▸ **Problem requirements**: Would you repeat, exactly as given, the line with "C4: 1.5uF (plus" and every line after it to the end of the entries?

** Opening Provided entries block **

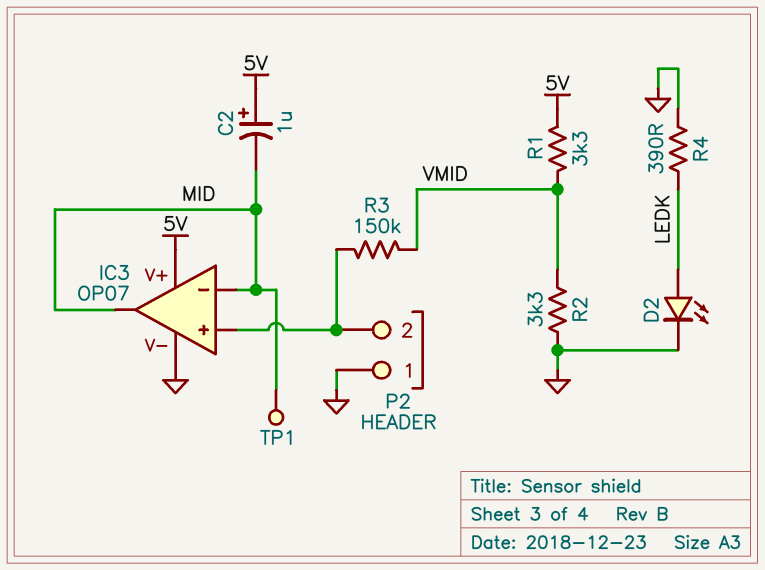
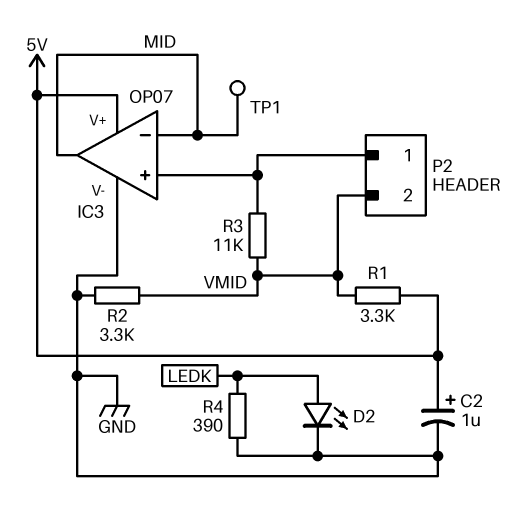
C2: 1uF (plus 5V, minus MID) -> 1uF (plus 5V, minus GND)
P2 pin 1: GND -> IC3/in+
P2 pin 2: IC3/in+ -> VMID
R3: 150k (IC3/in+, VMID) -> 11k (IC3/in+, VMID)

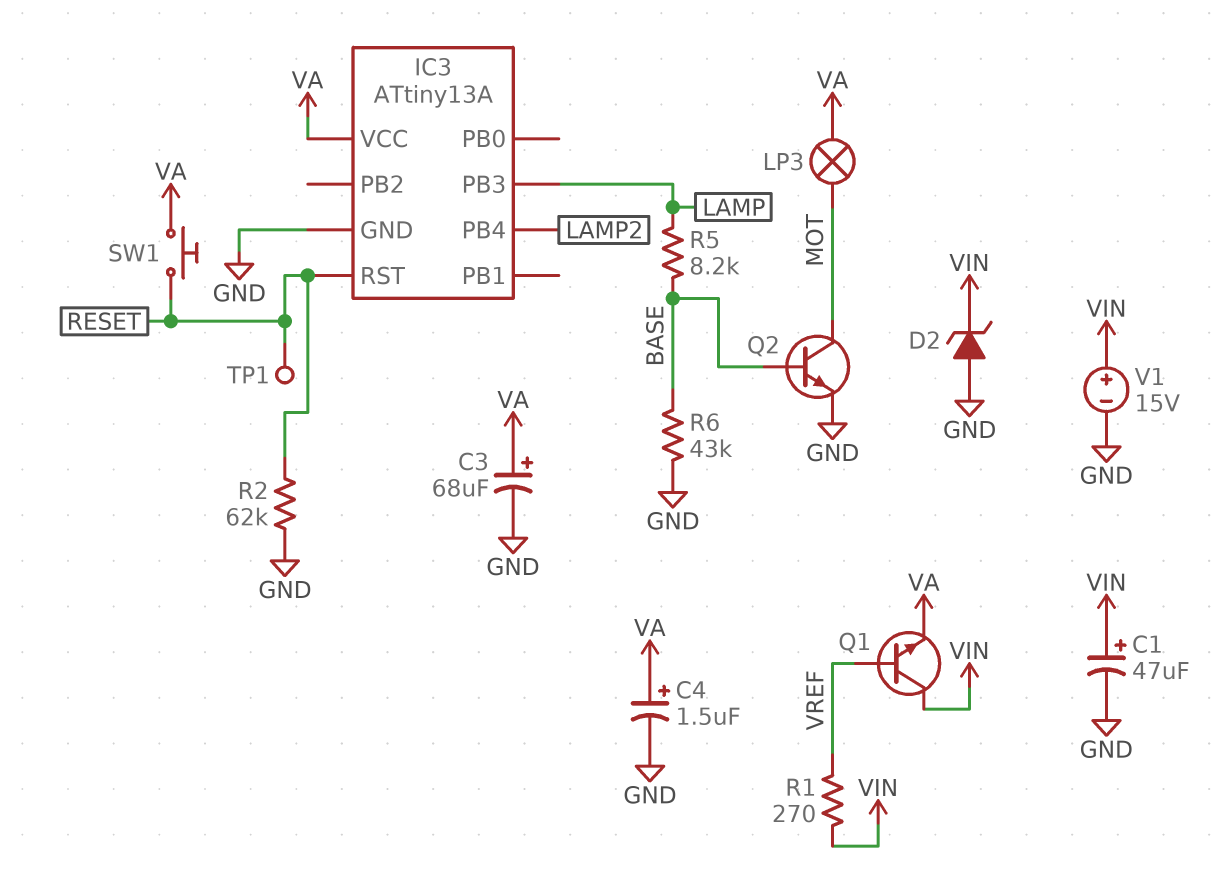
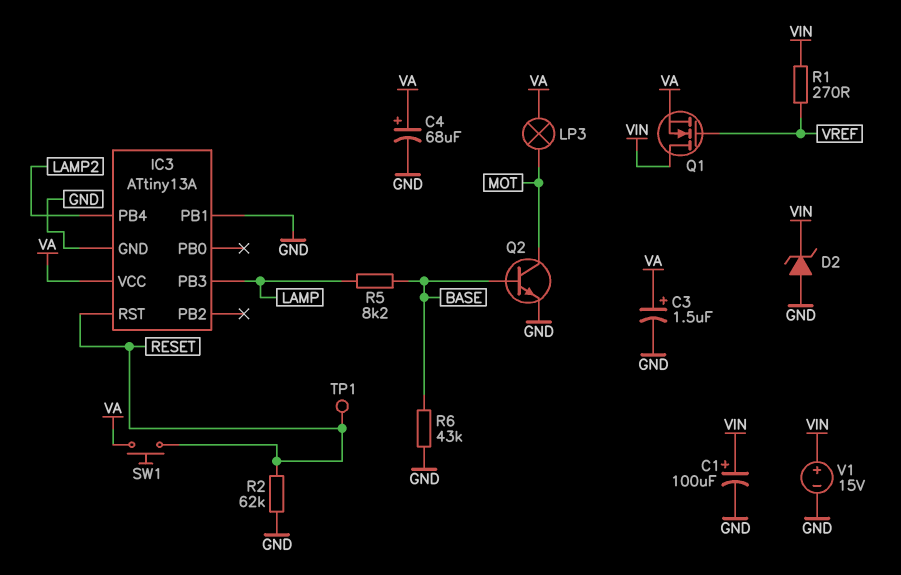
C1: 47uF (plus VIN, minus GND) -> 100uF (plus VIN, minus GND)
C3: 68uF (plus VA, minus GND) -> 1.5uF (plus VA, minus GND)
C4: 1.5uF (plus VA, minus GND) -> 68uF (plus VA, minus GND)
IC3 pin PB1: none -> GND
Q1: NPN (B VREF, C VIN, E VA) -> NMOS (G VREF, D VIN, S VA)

** Closing Provided entries block **

▸ **Answer to this exercise**:
C4: 1.5uF (plus VA, minus GND) -> 68uF (plus VA, minus GND)
IC3 pin PB1: none -> GND
Q1: NPN (B VREF, C VIN, E VA) -> NMOS (G VREF, D VIN, S VA)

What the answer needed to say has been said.